| REQUIREMENT |
An exact copy of the listing below is required.

| EXERCISE DATA |
BEGIN
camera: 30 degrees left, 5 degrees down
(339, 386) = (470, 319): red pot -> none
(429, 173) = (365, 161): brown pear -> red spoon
END
| SOLUTION TO THE EXERCISE |
camera: 30 degrees left, 5 degrees down
(339, 386) = (470, 319): red pot -> none
(429, 173) = (365, 161): brown pear -> red spoon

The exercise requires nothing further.